> _YOUR INSTRUCTIONS_
Every line of the data that includes "diode" should be copied out.

> _DATA TO PROCESS_
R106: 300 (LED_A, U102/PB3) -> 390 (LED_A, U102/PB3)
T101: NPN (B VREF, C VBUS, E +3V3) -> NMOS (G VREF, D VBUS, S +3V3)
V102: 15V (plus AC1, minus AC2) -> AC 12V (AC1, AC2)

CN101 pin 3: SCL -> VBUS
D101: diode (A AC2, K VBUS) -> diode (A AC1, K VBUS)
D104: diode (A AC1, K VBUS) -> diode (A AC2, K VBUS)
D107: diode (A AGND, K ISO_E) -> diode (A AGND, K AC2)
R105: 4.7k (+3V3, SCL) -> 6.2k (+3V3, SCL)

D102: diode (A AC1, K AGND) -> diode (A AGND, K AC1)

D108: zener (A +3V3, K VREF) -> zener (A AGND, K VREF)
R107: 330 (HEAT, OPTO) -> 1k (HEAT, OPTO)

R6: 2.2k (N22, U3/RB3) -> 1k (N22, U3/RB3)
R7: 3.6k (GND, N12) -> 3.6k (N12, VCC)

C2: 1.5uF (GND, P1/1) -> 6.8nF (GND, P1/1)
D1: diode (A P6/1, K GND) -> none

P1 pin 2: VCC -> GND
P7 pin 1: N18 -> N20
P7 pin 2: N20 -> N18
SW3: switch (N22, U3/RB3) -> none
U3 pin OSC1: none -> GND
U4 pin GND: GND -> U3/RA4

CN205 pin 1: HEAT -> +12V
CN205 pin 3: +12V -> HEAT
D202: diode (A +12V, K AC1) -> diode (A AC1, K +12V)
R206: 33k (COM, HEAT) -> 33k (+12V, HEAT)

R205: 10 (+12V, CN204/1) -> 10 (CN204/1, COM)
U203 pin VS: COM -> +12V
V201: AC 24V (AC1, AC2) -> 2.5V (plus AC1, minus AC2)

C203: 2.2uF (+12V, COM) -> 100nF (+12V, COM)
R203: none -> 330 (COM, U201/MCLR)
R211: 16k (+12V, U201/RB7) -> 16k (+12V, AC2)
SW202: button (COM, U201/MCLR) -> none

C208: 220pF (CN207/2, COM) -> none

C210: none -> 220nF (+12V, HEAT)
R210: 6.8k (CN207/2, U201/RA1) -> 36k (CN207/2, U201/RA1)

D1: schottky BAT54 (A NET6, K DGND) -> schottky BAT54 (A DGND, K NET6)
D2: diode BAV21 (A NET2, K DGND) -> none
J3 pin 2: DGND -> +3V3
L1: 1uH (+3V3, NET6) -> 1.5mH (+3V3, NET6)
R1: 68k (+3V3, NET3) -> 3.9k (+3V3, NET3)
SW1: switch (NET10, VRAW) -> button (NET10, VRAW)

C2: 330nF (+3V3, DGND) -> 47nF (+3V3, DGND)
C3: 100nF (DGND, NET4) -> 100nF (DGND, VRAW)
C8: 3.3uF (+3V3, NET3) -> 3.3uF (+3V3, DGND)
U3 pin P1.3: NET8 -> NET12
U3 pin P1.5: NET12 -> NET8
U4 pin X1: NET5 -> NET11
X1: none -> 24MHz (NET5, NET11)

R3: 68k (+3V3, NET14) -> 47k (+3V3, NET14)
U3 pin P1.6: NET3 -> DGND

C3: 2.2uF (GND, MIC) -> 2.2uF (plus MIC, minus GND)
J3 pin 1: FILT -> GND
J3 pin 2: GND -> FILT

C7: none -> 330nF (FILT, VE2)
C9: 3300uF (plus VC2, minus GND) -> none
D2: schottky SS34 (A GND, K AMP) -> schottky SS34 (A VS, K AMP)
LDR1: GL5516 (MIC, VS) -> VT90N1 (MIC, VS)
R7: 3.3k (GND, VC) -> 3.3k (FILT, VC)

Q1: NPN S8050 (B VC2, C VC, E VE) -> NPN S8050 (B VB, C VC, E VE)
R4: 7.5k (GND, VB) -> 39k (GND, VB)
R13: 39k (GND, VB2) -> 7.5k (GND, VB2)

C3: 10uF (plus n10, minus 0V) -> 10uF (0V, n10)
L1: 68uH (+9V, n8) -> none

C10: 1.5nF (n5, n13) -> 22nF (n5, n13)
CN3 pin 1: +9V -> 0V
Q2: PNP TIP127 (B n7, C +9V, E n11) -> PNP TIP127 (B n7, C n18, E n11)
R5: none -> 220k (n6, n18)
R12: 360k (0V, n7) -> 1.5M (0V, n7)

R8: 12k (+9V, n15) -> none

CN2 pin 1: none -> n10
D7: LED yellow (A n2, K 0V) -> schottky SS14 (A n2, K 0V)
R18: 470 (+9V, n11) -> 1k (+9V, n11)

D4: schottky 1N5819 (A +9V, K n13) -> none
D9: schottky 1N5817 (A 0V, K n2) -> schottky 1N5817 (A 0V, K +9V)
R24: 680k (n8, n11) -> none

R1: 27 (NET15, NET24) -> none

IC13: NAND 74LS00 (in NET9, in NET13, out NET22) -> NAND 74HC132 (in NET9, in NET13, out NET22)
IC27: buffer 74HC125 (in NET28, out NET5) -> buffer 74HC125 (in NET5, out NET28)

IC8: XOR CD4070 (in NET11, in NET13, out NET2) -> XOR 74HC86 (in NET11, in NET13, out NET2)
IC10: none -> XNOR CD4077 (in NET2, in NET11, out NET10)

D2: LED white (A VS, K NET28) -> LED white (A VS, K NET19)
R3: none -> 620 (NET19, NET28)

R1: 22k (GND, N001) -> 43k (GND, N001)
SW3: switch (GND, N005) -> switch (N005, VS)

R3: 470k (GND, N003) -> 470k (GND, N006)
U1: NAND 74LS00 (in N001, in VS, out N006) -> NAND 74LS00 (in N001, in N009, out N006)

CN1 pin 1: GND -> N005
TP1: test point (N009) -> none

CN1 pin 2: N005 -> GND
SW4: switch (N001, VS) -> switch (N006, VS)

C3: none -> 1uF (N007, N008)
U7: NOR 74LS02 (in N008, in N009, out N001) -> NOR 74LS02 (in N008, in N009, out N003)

> _RESPONSE FOR THIS EXERCISE_
D101: diode (A AC2, K VBUS) -> diode (A AC1, K VBUS)
D104: diode (A AC1, K VBUS) -> diode (A AC2, K VBUS)
D107: diode (A AGND, K ISO_E) -> diode (A AGND, K AC2)
D102: diode (A AC1, K AGND) -> diode (A AGND, K AC1)
D1: diode (A P6/1, K GND) -> none
D202: diode (A +12V, K AC1) -> diode (A AC1, K +12V)
D2: diode BAV21 (A NET2, K DGND) -> none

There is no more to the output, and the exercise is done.